• [TASK TO COMPLETE]:
Please restate each entry that appears below word for word, without its pictures.
BEGIN
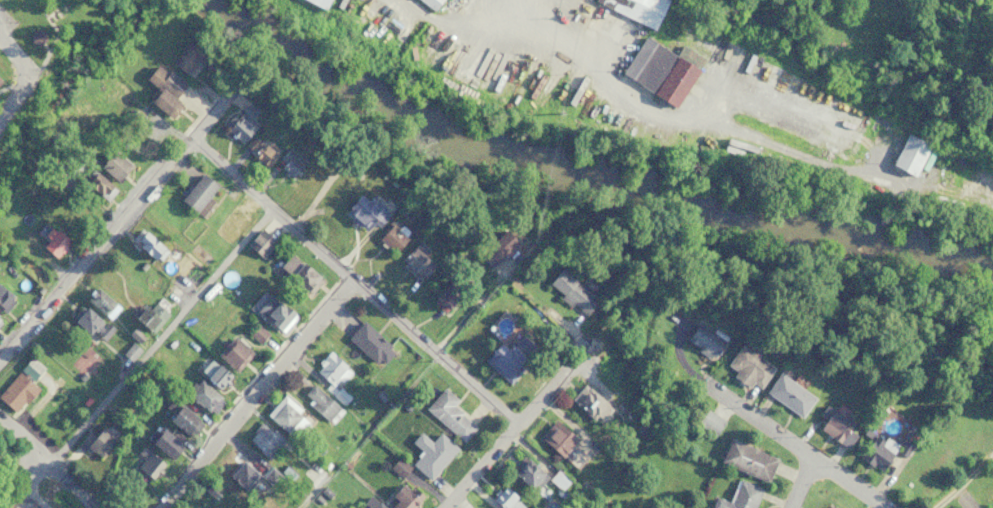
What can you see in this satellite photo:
building: (890, 0)
building: (318, 2)
building: (429, 3)
building: (637, 9)
road: (443, 20)
road: (56, 28)
building: (34, 35)
building: (193, 56)
road: (39, 66)
building: (223, 68)
building: (657, 70)
road: (25, 74)
building: (165, 79)
road: (3, 86)
road: (15, 89)
building: (269, 102)
building: (161, 103)
building: (248, 107)
building: (135, 113)
building: (237, 124)
road: (715, 126)
building: (260, 147)
building: (908, 153)
building: (110, 162)
building: (288, 164)
building: (75, 165)
river: (590, 171)
building: (97, 185)
building: (197, 193)
road: (580, 205)
building: (362, 210)
road: (120, 220)
building: (390, 238)
building: (51, 239)
building: (143, 241)
building: (258, 241)
building: (495, 247)
building: (421, 261)
road: (153, 263)
building: (142, 264)
building: (297, 274)
road: (357, 279)
building: (37, 289)
building: (572, 290)
building: (451, 292)
building: (4, 300)
building: (100, 301)
road: (478, 303)
building: (272, 312)
building: (149, 314)
building: (90, 323)
building: (257, 331)
road: (162, 332)
building: (134, 333)
building: (703, 339)
building: (170, 341)
building: (369, 343)
road: (109, 347)
building: (130, 350)
building: (231, 353)
building: (505, 358)
park: (86, 361)
building: (748, 364)
building: (28, 367)
building: (210, 371)
building: (332, 375)
building: (14, 390)
road: (257, 392)
building: (379, 394)
building: (788, 394)
building: (203, 396)
building: (85, 400)
building: (587, 401)
building: (320, 403)
building: (406, 403)
building: (448, 414)
building: (176, 416)
building: (286, 418)
building: (707, 420)
road: (375, 423)
building: (836, 423)
building: (641, 425)
road: (518, 427)
road: (784, 435)
building: (263, 439)
building: (95, 440)
building: (560, 443)
building: (163, 444)
building: (904, 445)
building: (429, 452)
building: (875, 453)
road: (47, 457)
building: (747, 459)
building: (325, 462)
building: (346, 464)
road: (26, 466)
building: (397, 467)
building: (144, 470)
building: (527, 473)
building: (278, 474)
building: (238, 475)
road: (963, 478)
building: (559, 480)
road: (803, 482)
building: (101, 490)
building: (211, 491)
building: (320, 495)
building: (737, 496)
building: (502, 497)
building: (400, 498)
road: (23, 500)
road: (33, 500)
road: (305, 501)
building: (606, 501)
building: (370, 502)
building: (829, 506)

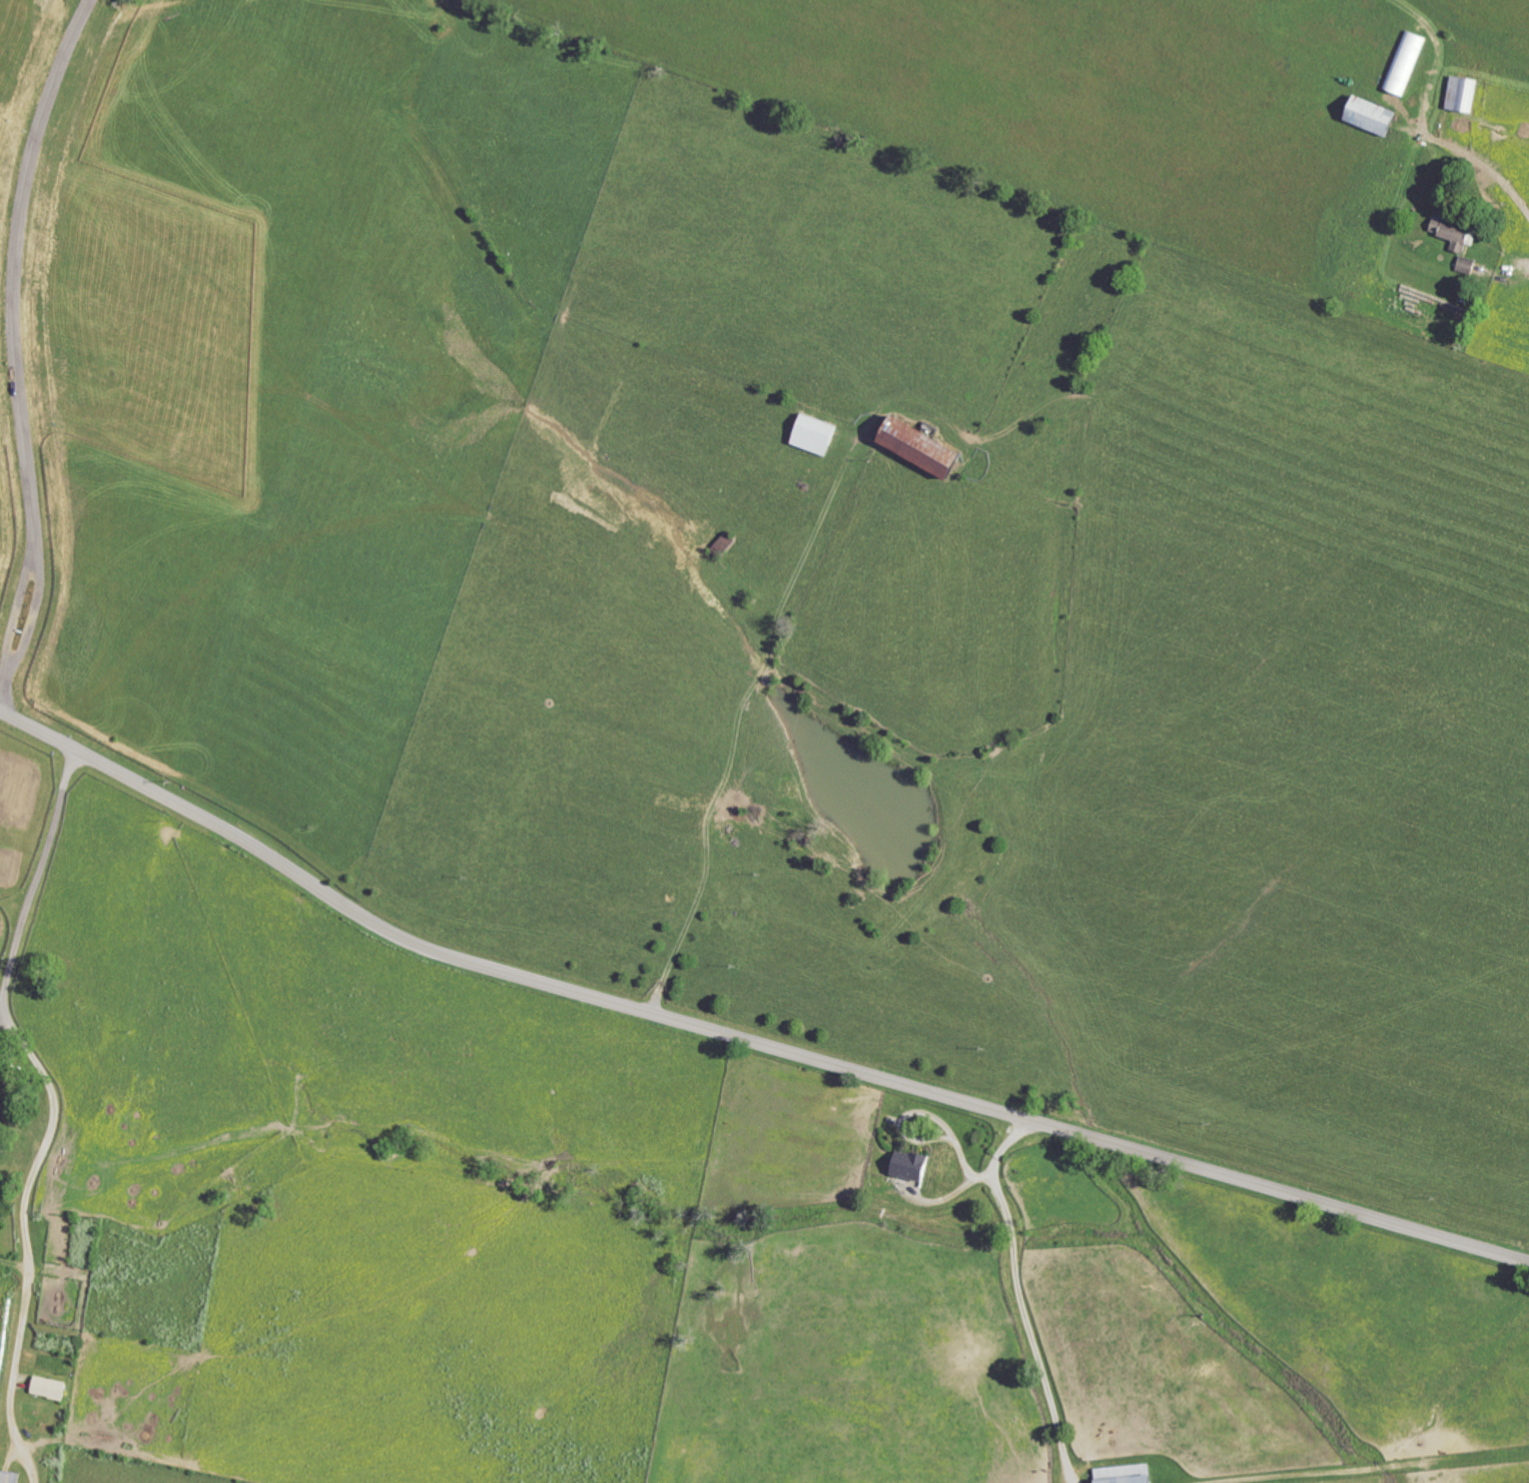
END
• [SOLUTION]:
What can you see in this satellite photo:
building: (890, 0)
building: (318, 2)
building: (429, 3)
building: (637, 9)
road: (443, 20)
road: (56, 28)
building: (34, 35)
building: (193, 56)
road: (39, 66)
building: (223, 68)
building: (657, 70)
road: (25, 74)
building: (165, 79)
road: (3, 86)
road: (15, 89)
building: (269, 102)
building: (161, 103)
building: (248, 107)
building: (135, 113)
building: (237, 124)
road: (715, 126)
building: (260, 147)
building: (908, 153)
building: (110, 162)
building: (288, 164)
building: (75, 165)
river: (590, 171)
building: (97, 185)
building: (197, 193)
road: (580, 205)
building: (362, 210)
road: (120, 220)
building: (390, 238)
building: (51, 239)
building: (143, 241)
building: (258, 241)
building: (495, 247)
building: (421, 261)
road: (153, 263)
building: (142, 264)
building: (297, 274)
road: (357, 279)
building: (37, 289)
building: (572, 290)
building: (451, 292)
building: (4, 300)
building: (100, 301)
road: (478, 303)
building: (272, 312)
building: (149, 314)
building: (90, 323)
building: (257, 331)
road: (162, 332)
building: (134, 333)
building: (703, 339)
building: (170, 341)
building: (369, 343)
road: (109, 347)
building: (130, 350)
building: (231, 353)
building: (505, 358)
park: (86, 361)
building: (748, 364)
building: (28, 367)
building: (210, 371)
building: (332, 375)
building: (14, 390)
road: (257, 392)
building: (379, 394)
building: (788, 394)
building: (203, 396)
building: (85, 400)
building: (587, 401)
building: (320, 403)
building: (406, 403)
building: (448, 414)
building: (176, 416)
building: (286, 418)
building: (707, 420)
road: (375, 423)
building: (836, 423)
building: (641, 425)
road: (518, 427)
road: (784, 435)
building: (263, 439)
building: (95, 440)
building: (560, 443)
building: (163, 444)
building: (904, 445)
building: (429, 452)
building: (875, 453)
road: (47, 457)
building: (747, 459)
building: (325, 462)
building: (346, 464)
road: (26, 466)
building: (397, 467)
building: (144, 470)
building: (527, 473)
building: (278, 474)
building: (238, 475)
road: (963, 478)
building: (559, 480)
road: (803, 482)
building: (101, 490)
building: (211, 491)
building: (320, 495)
building: (737, 496)
building: (502, 497)
building: (400, 498)
road: (23, 500)
road: (33, 500)
road: (305, 501)
building: (606, 501)
building: (370, 502)
building: (829, 506)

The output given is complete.